=== Input material ===

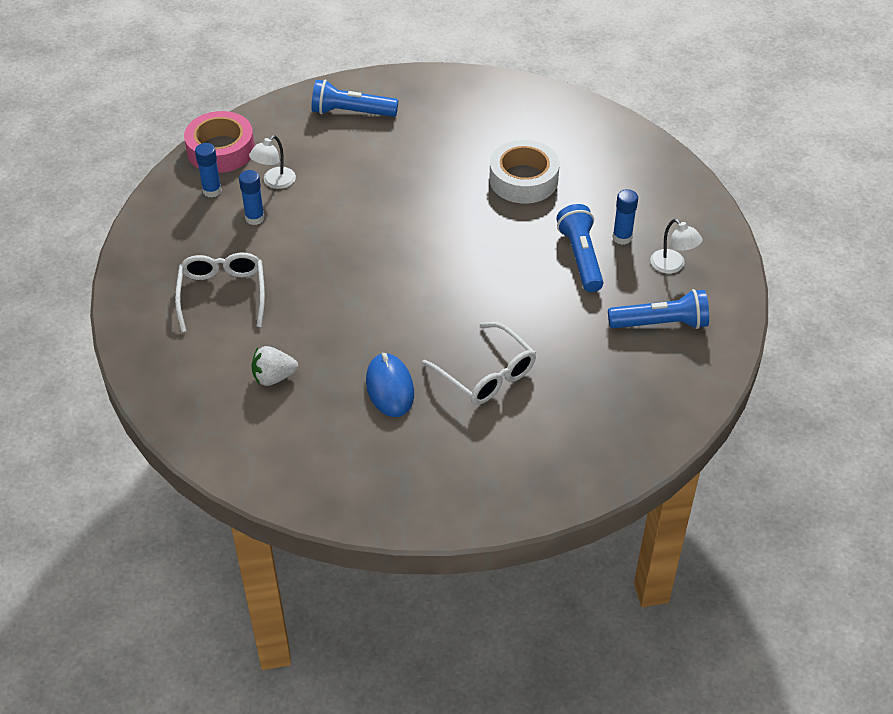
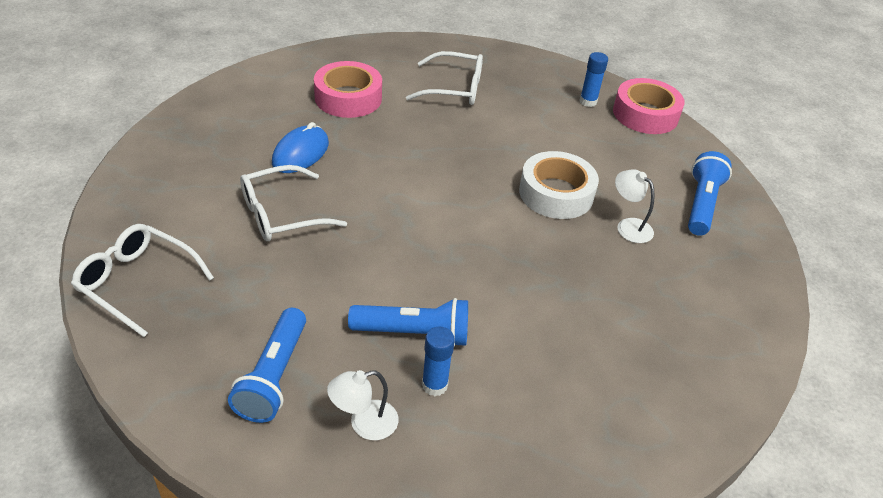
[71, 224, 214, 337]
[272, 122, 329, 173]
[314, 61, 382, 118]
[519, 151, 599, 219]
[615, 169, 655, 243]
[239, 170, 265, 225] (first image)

===
=== Input material ===

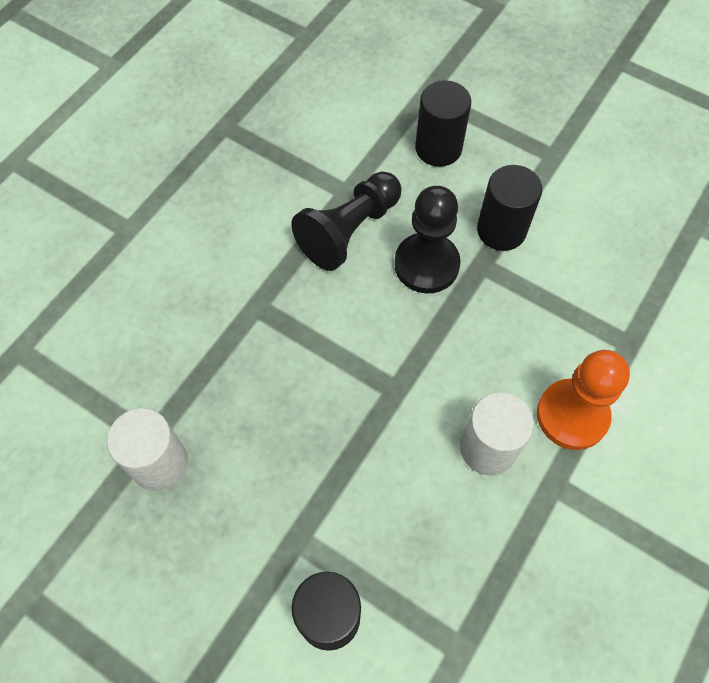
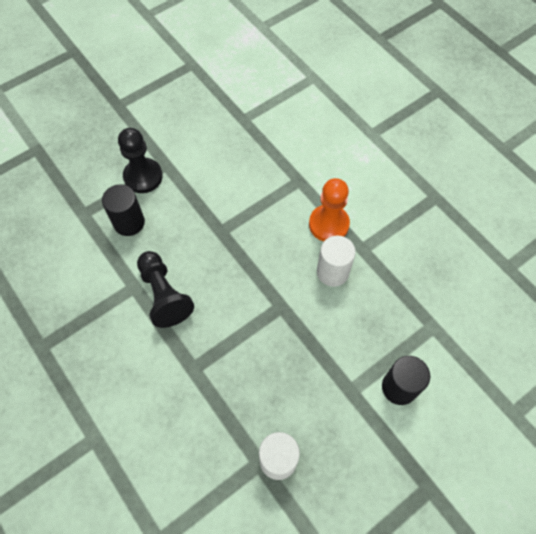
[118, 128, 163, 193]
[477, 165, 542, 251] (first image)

===
=== Input material ===

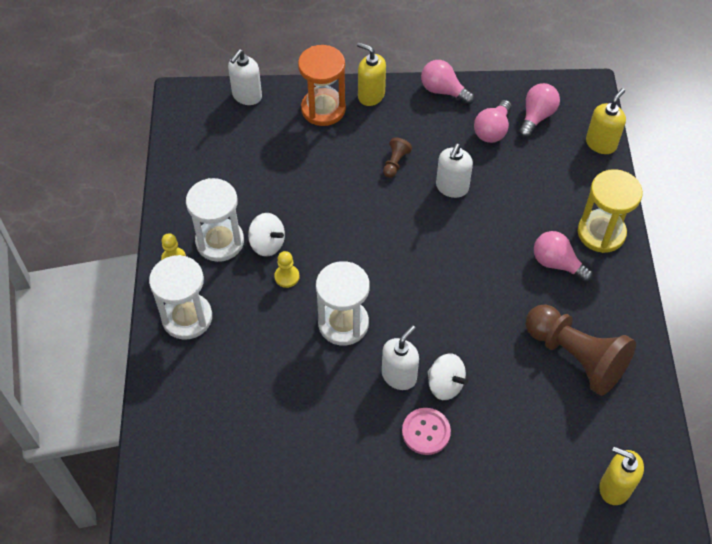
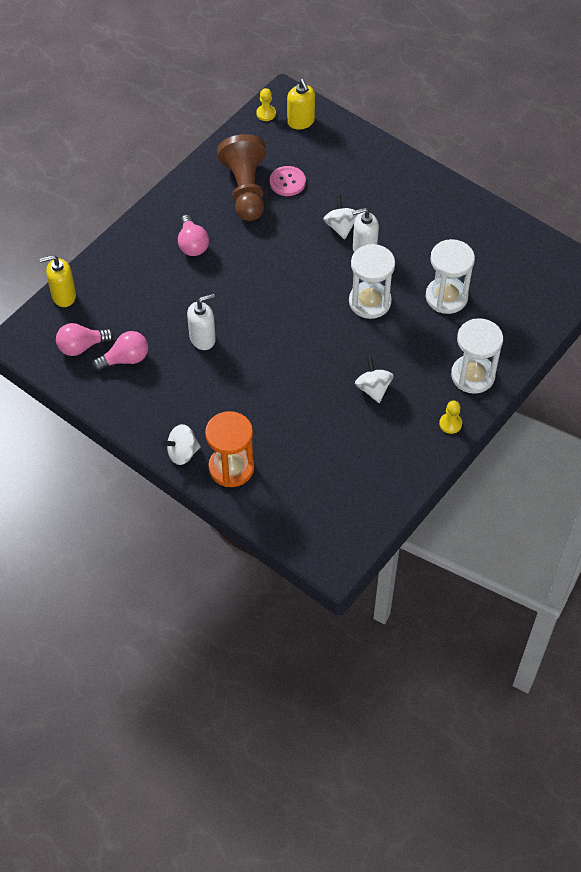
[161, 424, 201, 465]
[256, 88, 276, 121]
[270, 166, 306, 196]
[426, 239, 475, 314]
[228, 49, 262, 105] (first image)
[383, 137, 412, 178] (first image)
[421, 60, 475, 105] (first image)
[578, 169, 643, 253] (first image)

===

Which lines of the records above contain the word "first"? Show each of them.

Answer to the exercise:
[239, 170, 265, 225] (first image)
[477, 165, 542, 251] (first image)
[228, 49, 262, 105] (first image)
[383, 137, 412, 178] (first image)
[421, 60, 475, 105] (first image)
[578, 169, 643, 253] (first image)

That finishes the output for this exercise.